* DIRECTIONS *
Write out all the entries below without any change.

* INPUT RECORDS *
------------------------------------
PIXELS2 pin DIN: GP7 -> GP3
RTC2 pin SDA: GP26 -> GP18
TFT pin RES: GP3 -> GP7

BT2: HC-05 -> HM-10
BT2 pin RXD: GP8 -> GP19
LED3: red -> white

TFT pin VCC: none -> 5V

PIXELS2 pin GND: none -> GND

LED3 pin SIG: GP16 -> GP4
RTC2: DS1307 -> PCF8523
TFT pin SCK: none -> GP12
------------------------------------
* ANSWER SPACE *
PIXELS2 pin DIN: GP7 -> GP3
RTC2 pin SDA: GP26 -> GP18
TFT pin RES: GP3 -> GP7

BT2: HC-05 -> HM-10
BT2 pin RXD: GP8 -> GP19
LED3: red -> white

TFT pin VCC: none -> 5V

PIXELS2 pin GND: none -> GND

LED3 pin SIG: GP16 -> GP4
RTC2: DS1307 -> PCF8523
TFT pin SCK: none -> GP12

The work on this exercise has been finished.